** SET PROBLEM **
Extract every line of the data that contains the string "kern", and copy each one in full.

Collected data entries

_ _ _ _ _

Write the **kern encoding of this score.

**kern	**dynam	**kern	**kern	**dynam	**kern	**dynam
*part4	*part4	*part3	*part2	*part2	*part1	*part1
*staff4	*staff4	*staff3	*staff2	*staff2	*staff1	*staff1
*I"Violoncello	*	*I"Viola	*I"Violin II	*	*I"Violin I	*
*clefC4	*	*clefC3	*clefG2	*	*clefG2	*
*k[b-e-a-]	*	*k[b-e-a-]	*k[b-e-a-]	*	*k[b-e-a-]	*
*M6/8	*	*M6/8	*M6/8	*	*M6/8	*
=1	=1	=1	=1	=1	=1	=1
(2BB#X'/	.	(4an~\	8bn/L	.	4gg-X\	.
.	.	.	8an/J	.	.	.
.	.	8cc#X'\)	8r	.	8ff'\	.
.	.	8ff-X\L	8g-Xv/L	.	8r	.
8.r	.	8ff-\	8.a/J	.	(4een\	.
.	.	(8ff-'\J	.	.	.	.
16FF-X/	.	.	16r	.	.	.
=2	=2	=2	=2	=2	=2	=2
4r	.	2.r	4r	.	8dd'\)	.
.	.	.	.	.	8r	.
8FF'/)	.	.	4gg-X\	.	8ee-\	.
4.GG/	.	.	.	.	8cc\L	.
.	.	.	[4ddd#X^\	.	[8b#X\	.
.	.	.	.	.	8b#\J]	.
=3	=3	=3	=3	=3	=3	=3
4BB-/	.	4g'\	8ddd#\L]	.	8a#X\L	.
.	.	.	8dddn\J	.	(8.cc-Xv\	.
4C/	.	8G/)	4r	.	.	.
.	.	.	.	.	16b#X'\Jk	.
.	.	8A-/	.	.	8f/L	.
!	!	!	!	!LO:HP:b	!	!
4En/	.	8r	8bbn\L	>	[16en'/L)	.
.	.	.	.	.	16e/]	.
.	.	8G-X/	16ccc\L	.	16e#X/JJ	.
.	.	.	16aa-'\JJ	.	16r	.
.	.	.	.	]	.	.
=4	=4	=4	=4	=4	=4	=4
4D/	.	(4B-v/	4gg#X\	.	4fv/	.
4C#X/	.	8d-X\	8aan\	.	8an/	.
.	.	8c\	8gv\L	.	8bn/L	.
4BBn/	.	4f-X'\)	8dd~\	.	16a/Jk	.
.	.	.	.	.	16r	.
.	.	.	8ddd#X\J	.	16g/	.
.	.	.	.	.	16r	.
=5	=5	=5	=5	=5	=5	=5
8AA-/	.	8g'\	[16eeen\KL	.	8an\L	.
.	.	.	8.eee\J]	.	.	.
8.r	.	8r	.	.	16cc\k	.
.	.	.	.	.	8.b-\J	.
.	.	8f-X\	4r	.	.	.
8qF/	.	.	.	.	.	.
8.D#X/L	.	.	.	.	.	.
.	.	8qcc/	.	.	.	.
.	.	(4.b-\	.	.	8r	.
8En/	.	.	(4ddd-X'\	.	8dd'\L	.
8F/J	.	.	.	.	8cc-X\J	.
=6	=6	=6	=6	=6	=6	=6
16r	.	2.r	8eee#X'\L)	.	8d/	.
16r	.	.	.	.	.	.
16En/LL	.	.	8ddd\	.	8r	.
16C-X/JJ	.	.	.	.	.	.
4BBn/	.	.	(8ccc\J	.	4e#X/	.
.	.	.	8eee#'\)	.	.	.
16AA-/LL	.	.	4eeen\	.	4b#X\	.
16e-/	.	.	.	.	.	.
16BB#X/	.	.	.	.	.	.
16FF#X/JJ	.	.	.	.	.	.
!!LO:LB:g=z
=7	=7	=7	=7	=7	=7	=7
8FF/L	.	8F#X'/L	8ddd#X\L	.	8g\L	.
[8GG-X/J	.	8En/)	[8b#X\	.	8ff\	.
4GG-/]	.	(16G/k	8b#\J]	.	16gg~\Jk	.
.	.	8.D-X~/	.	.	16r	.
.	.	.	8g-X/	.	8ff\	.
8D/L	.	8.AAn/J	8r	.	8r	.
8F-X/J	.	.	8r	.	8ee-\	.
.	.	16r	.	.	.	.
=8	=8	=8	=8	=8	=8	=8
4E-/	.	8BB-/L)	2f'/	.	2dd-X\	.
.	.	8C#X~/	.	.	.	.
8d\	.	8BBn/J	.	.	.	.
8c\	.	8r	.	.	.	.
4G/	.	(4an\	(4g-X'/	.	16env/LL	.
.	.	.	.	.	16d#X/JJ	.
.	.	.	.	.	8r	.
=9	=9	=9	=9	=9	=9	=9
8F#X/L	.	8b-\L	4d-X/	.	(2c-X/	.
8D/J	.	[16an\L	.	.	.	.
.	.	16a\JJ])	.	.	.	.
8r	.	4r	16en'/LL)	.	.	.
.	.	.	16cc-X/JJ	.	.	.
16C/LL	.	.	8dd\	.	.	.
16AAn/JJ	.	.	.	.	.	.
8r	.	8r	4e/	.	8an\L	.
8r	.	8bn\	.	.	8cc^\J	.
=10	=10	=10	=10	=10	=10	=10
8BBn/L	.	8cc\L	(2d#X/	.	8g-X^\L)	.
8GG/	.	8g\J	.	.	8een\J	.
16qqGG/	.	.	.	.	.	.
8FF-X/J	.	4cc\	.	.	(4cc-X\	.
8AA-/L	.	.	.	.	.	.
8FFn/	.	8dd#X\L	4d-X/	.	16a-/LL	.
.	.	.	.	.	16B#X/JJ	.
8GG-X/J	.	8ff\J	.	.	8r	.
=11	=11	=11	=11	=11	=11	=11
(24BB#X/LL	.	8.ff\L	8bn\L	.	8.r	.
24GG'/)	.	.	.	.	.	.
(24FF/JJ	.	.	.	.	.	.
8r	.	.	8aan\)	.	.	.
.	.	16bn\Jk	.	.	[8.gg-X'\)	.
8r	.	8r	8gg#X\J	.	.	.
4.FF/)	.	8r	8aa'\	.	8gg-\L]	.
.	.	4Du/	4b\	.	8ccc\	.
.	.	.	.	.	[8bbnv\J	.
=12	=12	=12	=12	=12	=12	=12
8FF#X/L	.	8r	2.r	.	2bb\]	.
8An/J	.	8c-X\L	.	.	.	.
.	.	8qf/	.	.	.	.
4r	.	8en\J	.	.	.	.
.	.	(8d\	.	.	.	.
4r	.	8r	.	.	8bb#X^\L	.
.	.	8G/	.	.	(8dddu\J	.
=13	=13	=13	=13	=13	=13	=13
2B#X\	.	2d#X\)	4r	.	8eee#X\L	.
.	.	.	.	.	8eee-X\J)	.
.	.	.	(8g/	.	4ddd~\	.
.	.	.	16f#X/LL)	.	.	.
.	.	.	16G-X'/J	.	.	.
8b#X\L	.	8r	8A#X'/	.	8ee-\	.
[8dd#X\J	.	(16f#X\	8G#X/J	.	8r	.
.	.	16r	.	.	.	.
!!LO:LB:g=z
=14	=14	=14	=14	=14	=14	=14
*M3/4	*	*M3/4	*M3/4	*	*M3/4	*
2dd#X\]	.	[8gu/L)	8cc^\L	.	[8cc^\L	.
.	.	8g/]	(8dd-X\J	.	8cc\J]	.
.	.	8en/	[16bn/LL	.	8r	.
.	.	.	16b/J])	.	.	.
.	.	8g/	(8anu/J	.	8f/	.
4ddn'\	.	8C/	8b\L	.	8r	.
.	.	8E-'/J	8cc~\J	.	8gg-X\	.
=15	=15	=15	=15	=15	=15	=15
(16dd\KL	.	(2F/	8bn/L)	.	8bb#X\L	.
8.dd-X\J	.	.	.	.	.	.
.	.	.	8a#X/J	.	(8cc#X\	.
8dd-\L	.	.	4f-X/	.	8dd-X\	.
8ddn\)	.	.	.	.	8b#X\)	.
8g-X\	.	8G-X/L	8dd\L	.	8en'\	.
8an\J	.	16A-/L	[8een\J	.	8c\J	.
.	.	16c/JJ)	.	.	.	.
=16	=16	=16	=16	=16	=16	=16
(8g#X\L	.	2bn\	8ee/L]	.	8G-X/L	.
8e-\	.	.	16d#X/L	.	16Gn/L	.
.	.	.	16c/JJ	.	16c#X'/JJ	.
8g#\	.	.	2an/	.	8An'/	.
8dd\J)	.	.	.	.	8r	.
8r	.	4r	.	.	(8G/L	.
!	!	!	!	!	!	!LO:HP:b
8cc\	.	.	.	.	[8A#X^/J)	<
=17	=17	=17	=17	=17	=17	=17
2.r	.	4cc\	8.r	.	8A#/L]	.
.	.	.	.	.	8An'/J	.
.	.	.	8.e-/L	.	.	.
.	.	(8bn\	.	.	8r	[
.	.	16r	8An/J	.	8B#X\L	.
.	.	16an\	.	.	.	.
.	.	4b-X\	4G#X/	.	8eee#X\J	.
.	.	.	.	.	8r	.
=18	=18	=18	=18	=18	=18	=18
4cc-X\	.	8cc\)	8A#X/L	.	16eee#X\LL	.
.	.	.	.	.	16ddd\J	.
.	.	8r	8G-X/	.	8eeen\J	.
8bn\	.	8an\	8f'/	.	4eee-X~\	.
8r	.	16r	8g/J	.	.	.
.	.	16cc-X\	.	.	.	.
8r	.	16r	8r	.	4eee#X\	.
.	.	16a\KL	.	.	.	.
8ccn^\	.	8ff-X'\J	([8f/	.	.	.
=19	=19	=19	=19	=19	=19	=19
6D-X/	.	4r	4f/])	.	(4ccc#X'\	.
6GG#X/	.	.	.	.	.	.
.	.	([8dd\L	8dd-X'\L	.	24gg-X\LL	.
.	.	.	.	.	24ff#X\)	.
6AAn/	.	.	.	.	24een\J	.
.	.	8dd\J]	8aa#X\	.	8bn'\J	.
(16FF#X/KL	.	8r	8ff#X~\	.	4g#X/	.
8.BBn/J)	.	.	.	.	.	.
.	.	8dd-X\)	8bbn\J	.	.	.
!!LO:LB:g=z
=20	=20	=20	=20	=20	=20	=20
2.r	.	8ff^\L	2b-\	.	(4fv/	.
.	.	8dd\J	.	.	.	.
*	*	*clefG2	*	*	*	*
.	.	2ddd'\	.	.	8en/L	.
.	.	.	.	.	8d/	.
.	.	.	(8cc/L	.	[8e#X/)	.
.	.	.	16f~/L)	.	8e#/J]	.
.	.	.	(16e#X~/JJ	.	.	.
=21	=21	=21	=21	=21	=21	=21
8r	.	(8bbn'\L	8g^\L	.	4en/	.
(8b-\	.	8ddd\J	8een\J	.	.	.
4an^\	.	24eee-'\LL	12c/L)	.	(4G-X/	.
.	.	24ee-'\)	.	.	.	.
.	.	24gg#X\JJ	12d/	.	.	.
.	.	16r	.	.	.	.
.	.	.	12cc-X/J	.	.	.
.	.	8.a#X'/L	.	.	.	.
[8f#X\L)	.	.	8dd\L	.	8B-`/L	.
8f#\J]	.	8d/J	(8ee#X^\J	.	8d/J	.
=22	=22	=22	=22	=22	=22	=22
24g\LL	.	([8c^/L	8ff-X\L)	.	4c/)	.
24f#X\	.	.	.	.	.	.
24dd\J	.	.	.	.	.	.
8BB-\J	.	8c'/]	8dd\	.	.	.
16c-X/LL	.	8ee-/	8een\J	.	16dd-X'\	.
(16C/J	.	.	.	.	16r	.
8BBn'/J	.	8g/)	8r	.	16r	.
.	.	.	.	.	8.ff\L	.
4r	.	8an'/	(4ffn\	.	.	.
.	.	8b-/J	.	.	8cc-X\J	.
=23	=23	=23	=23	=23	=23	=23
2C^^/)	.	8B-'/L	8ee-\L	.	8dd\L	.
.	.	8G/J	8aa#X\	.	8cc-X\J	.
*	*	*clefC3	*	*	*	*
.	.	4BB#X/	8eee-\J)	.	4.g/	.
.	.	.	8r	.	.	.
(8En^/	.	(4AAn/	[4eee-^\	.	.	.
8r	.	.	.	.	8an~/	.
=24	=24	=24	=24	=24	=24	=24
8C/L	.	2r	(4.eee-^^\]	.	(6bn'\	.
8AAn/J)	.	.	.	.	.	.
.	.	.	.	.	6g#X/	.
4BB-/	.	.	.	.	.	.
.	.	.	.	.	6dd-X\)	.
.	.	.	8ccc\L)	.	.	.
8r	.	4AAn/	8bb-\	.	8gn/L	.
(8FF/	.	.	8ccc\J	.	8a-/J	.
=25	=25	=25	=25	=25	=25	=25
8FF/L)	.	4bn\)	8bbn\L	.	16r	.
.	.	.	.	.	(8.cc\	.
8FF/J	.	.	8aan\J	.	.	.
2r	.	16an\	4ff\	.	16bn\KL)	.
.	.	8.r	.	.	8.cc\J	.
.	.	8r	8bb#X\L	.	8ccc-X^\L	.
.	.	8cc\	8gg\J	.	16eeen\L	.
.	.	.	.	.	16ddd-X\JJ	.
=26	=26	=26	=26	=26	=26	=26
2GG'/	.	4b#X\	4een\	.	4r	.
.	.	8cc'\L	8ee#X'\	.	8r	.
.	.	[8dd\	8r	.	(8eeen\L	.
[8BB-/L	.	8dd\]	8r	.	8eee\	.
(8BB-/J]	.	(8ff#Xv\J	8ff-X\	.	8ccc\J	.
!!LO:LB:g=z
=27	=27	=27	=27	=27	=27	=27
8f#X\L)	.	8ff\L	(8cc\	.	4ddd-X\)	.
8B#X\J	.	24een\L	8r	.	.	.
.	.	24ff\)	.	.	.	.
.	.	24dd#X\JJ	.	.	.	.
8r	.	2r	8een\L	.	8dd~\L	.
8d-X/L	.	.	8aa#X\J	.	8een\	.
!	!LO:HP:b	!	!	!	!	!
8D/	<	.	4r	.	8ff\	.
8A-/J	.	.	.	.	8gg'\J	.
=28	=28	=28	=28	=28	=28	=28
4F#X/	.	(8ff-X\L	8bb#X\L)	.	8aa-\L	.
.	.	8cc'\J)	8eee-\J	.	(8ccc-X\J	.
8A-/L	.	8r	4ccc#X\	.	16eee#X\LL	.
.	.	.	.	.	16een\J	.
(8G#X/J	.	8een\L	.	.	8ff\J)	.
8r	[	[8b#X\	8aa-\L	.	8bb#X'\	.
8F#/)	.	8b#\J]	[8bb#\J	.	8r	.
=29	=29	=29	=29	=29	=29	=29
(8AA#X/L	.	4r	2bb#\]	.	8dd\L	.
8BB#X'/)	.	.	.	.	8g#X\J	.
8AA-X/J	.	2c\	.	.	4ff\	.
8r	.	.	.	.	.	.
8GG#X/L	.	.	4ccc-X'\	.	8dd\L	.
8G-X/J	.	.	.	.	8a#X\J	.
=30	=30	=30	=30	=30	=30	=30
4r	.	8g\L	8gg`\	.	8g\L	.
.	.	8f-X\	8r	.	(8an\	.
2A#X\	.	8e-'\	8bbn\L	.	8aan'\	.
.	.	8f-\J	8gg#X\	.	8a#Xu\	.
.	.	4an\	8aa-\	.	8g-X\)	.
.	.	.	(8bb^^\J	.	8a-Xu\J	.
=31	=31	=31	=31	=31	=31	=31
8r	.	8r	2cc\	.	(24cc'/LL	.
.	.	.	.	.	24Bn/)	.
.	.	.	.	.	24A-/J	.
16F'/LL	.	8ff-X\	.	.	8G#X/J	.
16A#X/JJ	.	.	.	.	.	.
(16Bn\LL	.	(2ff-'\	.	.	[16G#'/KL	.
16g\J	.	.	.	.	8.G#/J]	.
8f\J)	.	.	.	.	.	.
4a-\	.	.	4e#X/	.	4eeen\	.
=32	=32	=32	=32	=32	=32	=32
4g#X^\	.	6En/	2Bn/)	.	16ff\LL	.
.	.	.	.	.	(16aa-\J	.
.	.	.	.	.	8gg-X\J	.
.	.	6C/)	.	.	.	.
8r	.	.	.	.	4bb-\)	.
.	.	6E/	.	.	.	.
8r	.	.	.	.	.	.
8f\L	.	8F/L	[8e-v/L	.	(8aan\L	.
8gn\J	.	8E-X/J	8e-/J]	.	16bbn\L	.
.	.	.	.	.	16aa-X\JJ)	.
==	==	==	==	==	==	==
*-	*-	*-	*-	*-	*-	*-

_ _ _ _ _

** ANSWER FOR THE TASK **
Write the **kern encoding of this score.
**kern	**dynam	**kern	**kern	**dynam	**kern	**dynam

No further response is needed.